(Records drawn from a dataset)
+---+

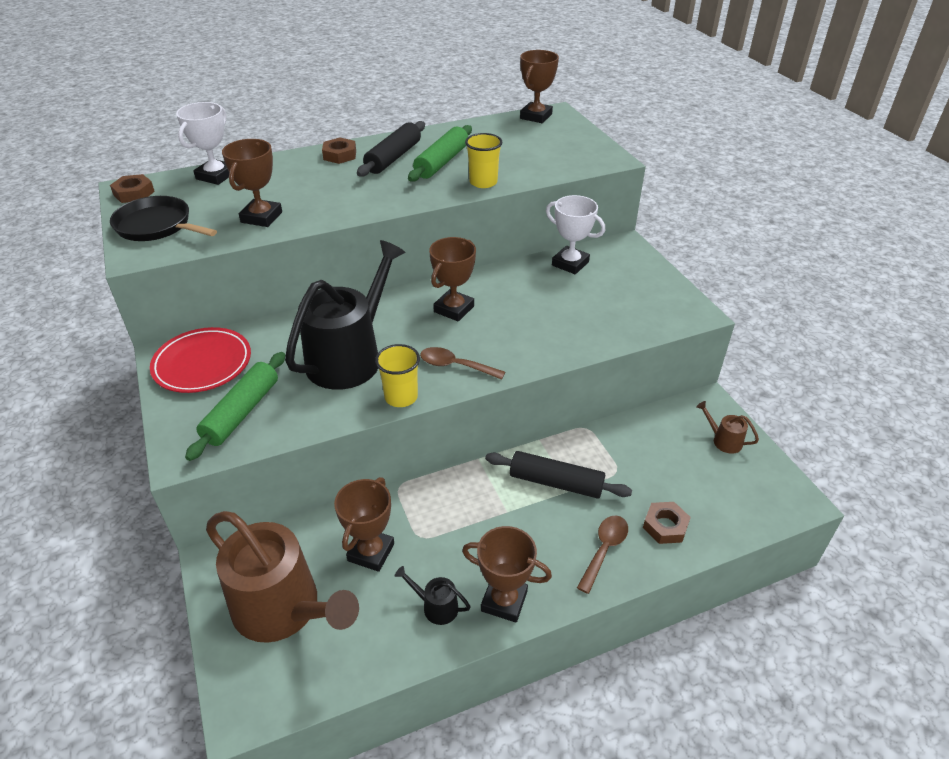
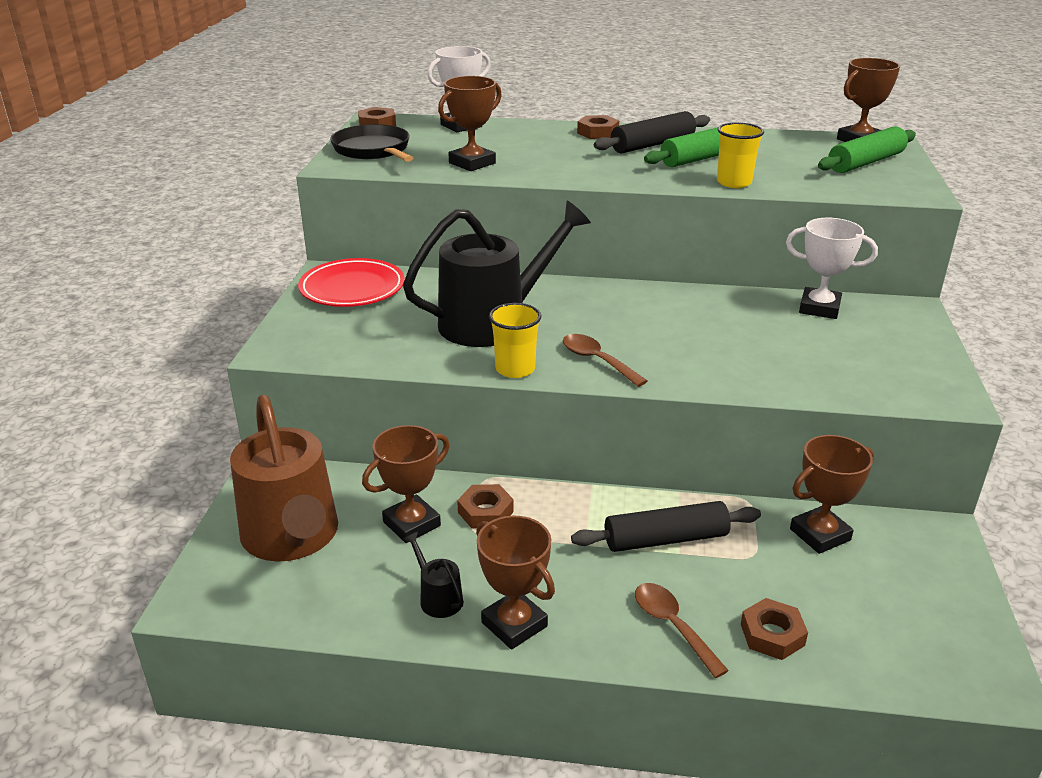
camera: 30 degrees right, 10 degrees down
green rolling pin [185,352,285,461] -> green rolling pin moved to [818,126,916,173]
brown trophy [429,237,476,322] -> brown trophy moved to [790,435,874,554]
black rolling pin [485,451,632,499] -> black rolling pin turned 60 degrees counterclockwise [571,501,761,552]
white trophy [546,195,605,274] -> white trophy turned 45 degrees counterclockwise [786,218,878,319]
brown spoon [577,516,628,594] -> brown spoon turned 90 degrees counterclockwise [635,583,729,678]
brown watering can [696,401,759,454] -> none
none -> brown nut [457,484,514,529]

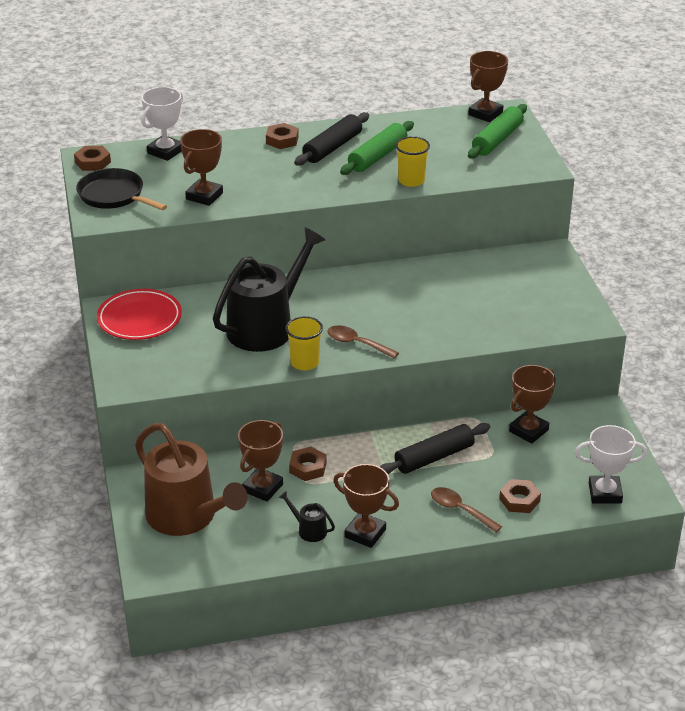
camera: 20 degrees left, 5 degrees up
white trophy [786,218,878,319] -> white trophy moved to [575,425,647,504]

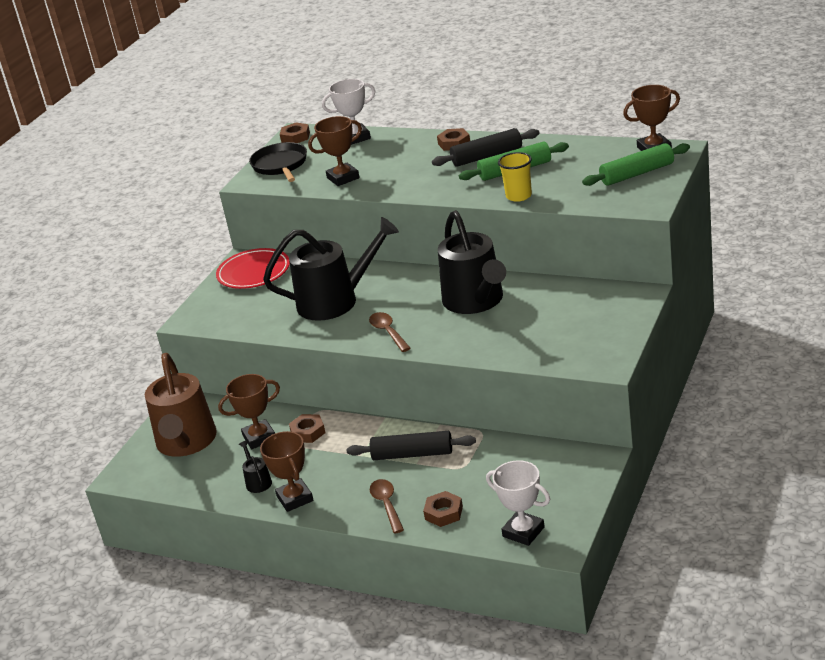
camera: 40 degrees right, 5 degrees down
yellow cup [286,316,323,370] -> none
brown trophy [509,365,556,444] -> none
none -> black watering can [438,210,506,314]

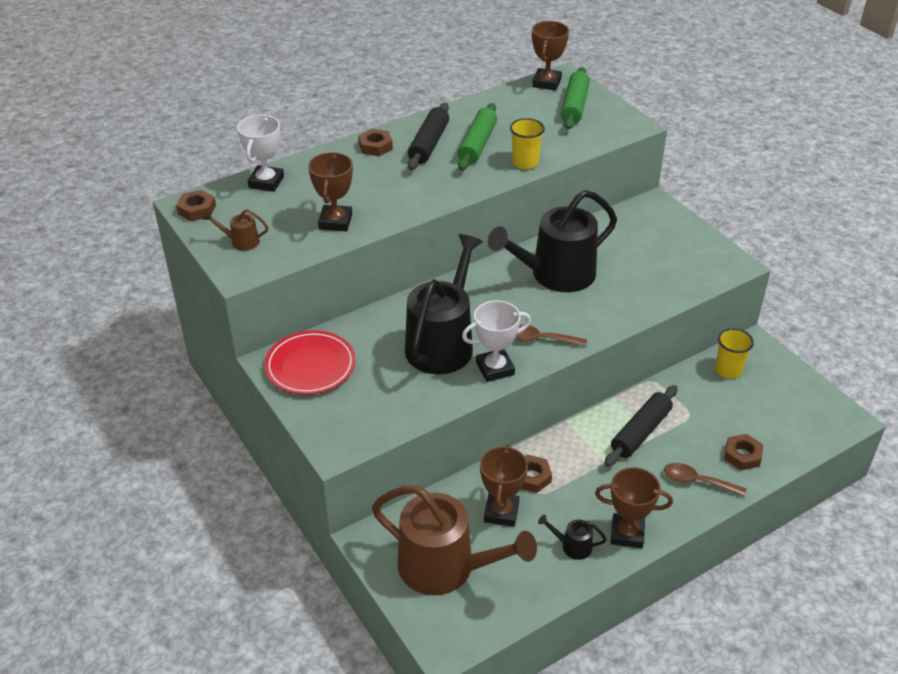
camera: 60 degrees left, 10 degrees up
black pan [249,142,307,182] -> brown watering can [203,209,268,251]
black watering can [438,210,506,314] -> black watering can turned 135 degrees clockwise [488,190,617,292]
white trophy [486,460,550,546] -> white trophy moved to [462,300,531,382]
none -> yellow cup [715,328,754,379]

+---+

Above are the records; copy every one of them exactly and omit the images.

> _The completed task_
camera: 30 degrees right, 10 degrees down
green rolling pin [185,352,285,461] -> green rolling pin moved to [818,126,916,173]
brown trophy [429,237,476,322] -> brown trophy moved to [790,435,874,554]
black rolling pin [485,451,632,499] -> black rolling pin turned 60 degrees counterclockwise [571,501,761,552]
white trophy [546,195,605,274] -> white trophy turned 45 degrees counterclockwise [786,218,878,319]
brown spoon [577,516,628,594] -> brown spoon turned 90 degrees counterclockwise [635,583,729,678]
brown watering can [696,401,759,454] -> none
none -> brown nut [457,484,514,529]

camera: 20 degrees left, 5 degrees up
white trophy [786,218,878,319] -> white trophy moved to [575,425,647,504]

camera: 40 degrees right, 5 degrees down
yellow cup [286,316,323,370] -> none
brown trophy [509,365,556,444] -> none
none -> black watering can [438,210,506,314]

camera: 60 degrees left, 10 degrees up
black pan [249,142,307,182] -> brown watering can [203,209,268,251]
black watering can [438,210,506,314] -> black watering can turned 135 degrees clockwise [488,190,617,292]
white trophy [486,460,550,546] -> white trophy moved to [462,300,531,382]
none -> yellow cup [715,328,754,379]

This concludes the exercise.